● Action item
Search the data below for the word "degrees" and copy each line that holds it.

====== Dataset extract

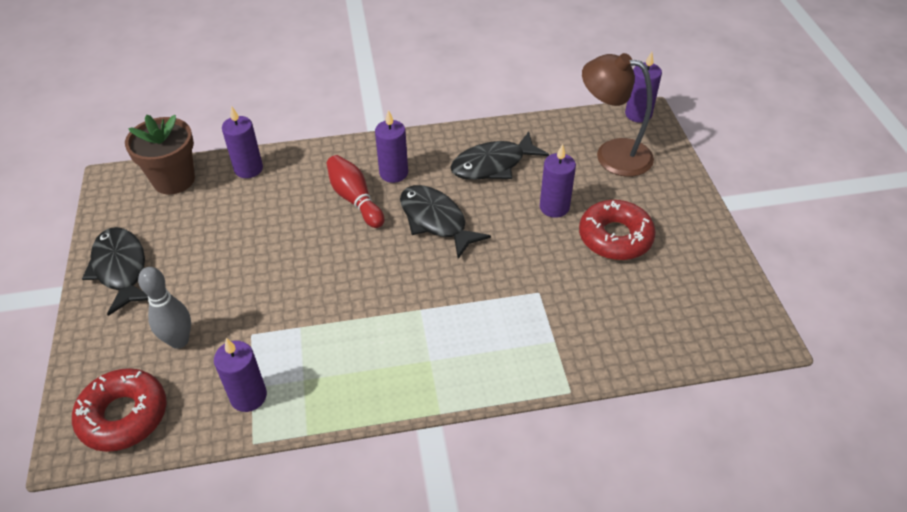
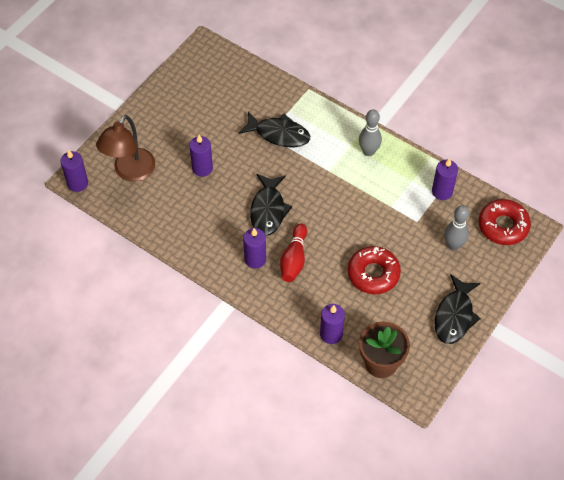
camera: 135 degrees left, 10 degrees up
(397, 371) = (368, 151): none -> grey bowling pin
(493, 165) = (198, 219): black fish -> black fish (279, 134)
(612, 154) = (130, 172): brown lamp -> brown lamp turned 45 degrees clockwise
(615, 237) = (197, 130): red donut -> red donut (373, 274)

============

● Answer for the task
camera: 135 degrees left, 10 degrees up
(612, 154) = (130, 172): brown lamp -> brown lamp turned 45 degrees clockwise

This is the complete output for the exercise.